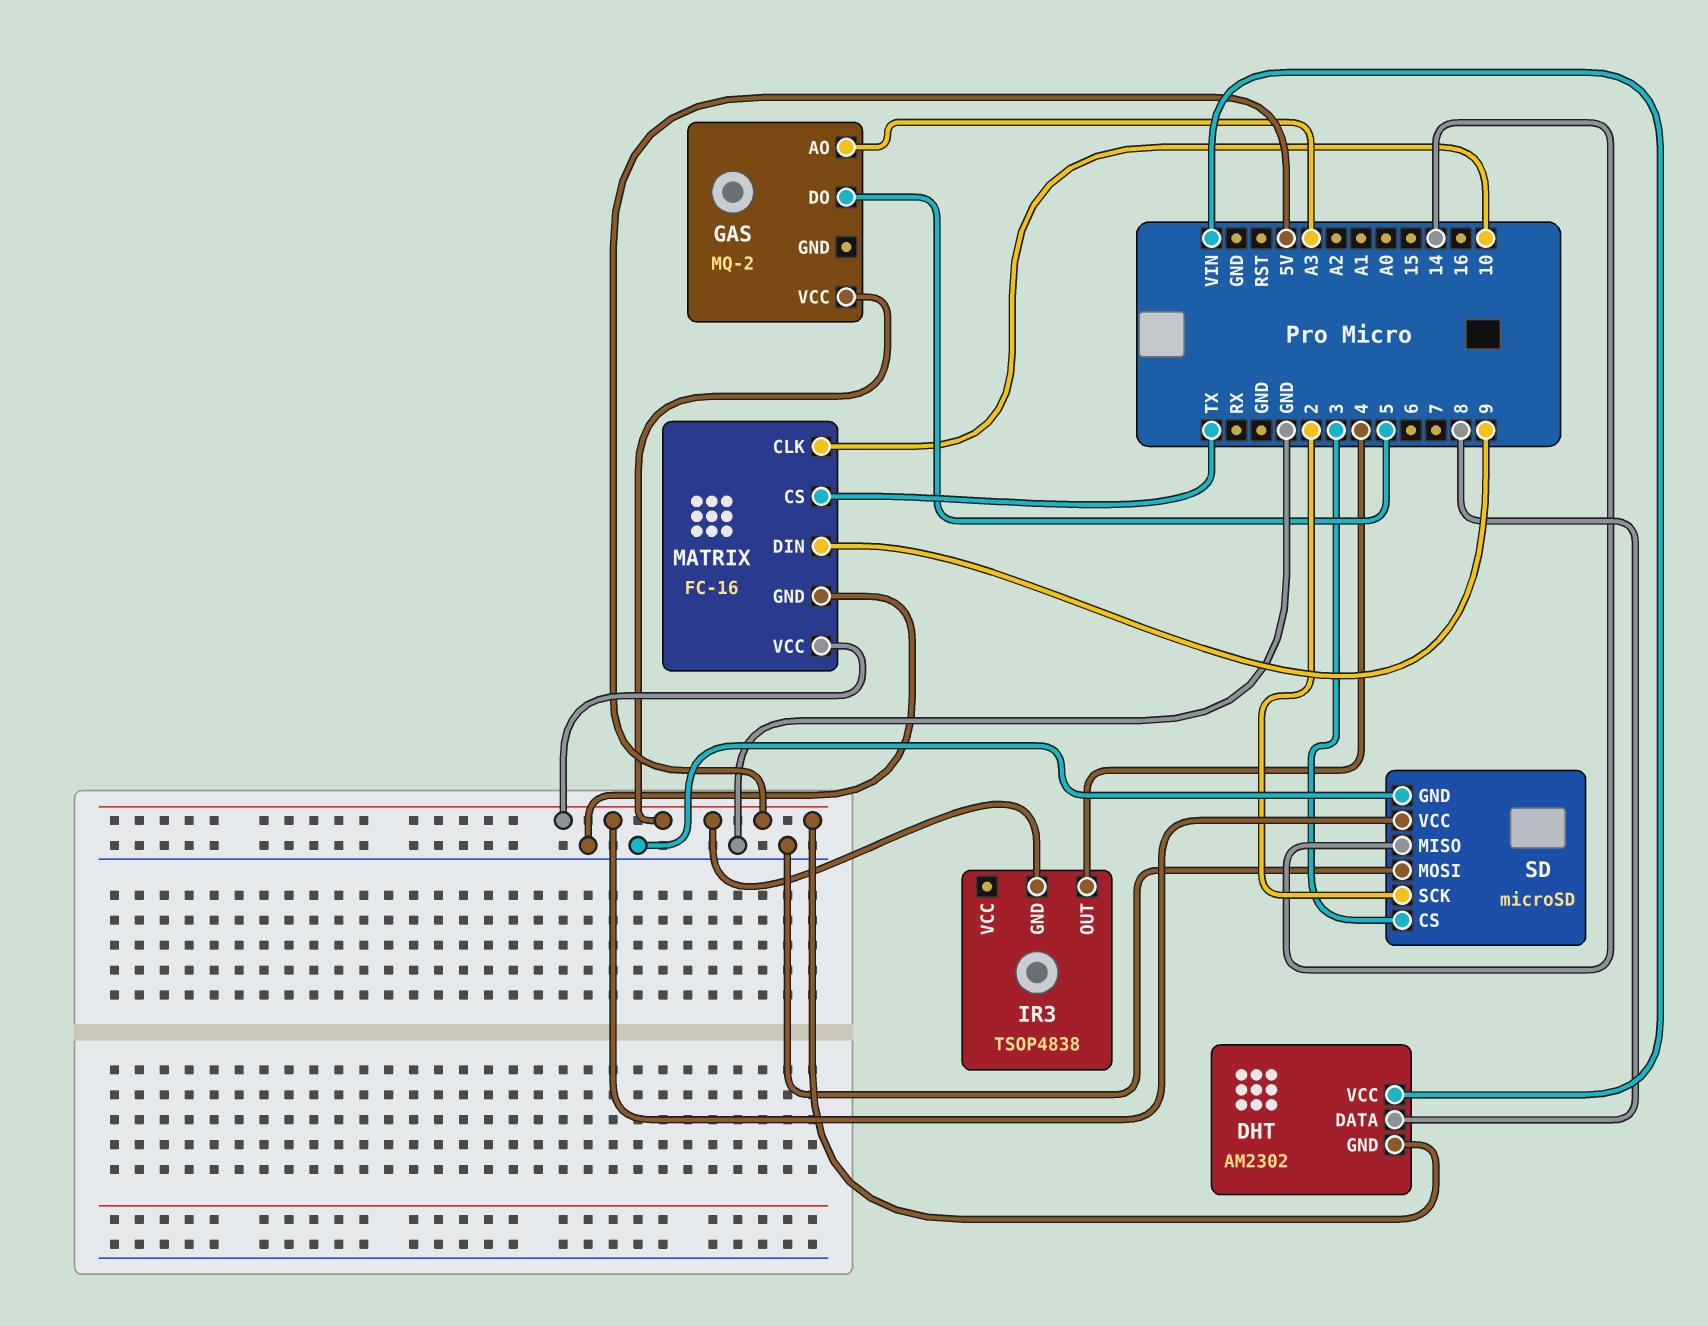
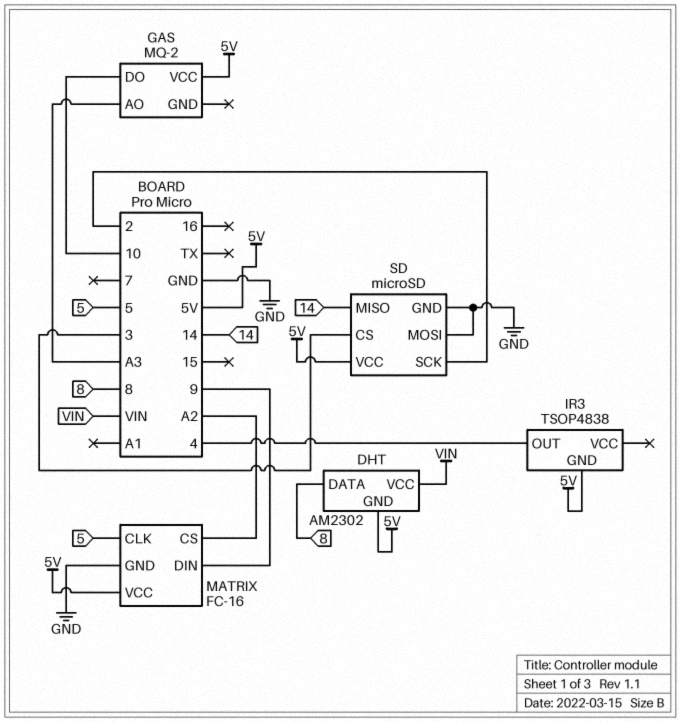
GAS pin DO: 5 -> 10
MATRIX pin CLK: 10 -> 5
MATRIX pin CS: TX -> A2

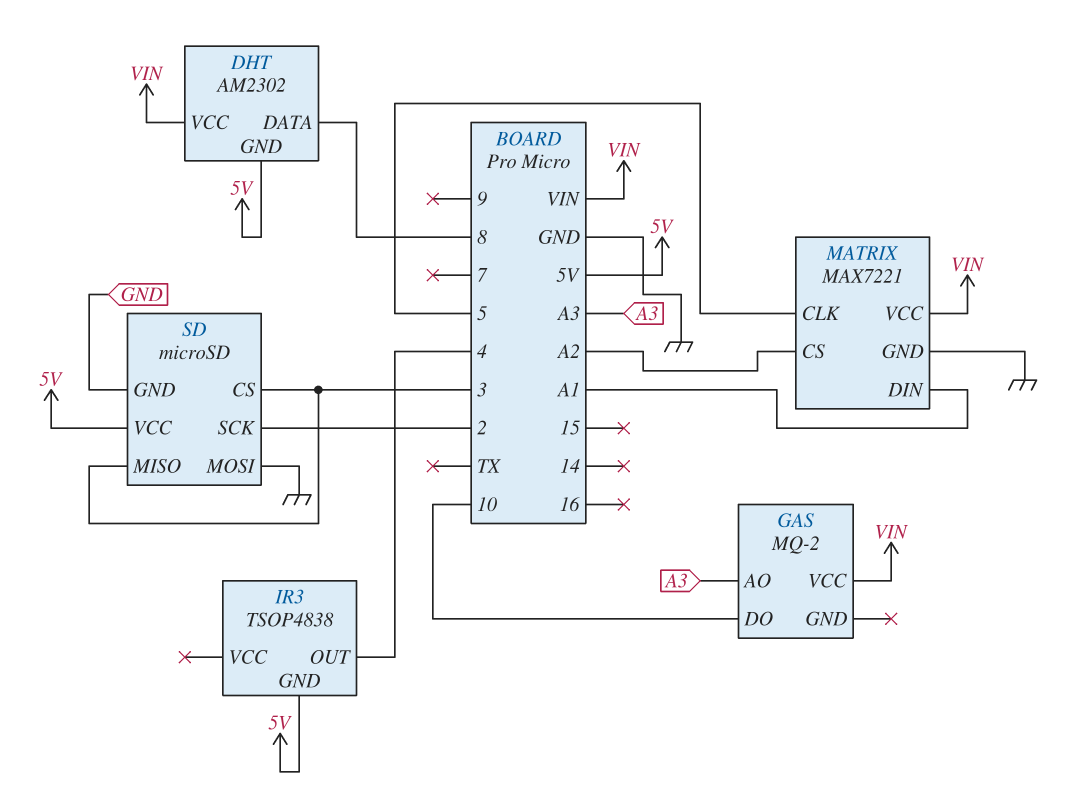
GAS pin VCC: 5V -> VIN
MATRIX: FC-16 -> MAX7221
MATRIX pin DIN: 9 -> A1
MATRIX pin VCC: 5V -> VIN
SD pin MISO: 14 -> 3

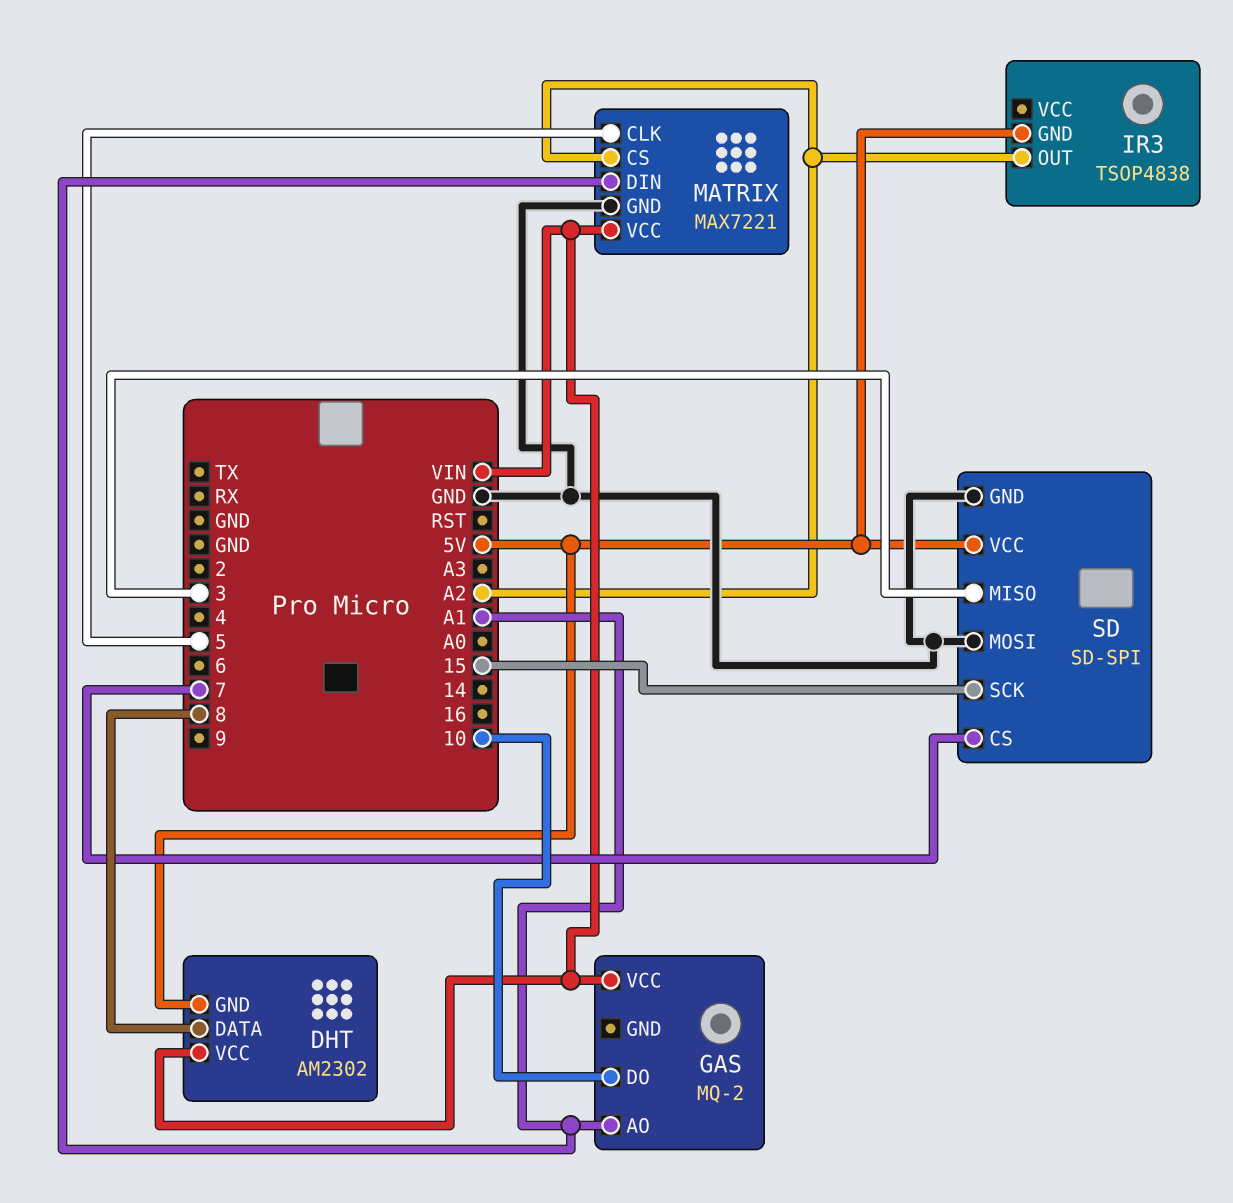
GAS pin AO: A3 -> A1
IR3 pin OUT: 4 -> A2
SD: microSD -> SD-SPI
SD pin CS: 3 -> 7
SD pin SCK: 2 -> 15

_____

**Exercise requirements**
In the copy, include every line of the entries above exactly and none of the pictures.

**Completed task**
GAS pin DO: 5 -> 10
MATRIX pin CLK: 10 -> 5
MATRIX pin CS: TX -> A2

GAS pin VCC: 5V -> VIN
MATRIX: FC-16 -> MAX7221
MATRIX pin DIN: 9 -> A1
MATRIX pin VCC: 5V -> VIN
SD pin MISO: 14 -> 3

GAS pin AO: A3 -> A1
IR3 pin OUT: 4 -> A2
SD: microSD -> SD-SPI
SD pin CS: 3 -> 7
SD pin SCK: 2 -> 15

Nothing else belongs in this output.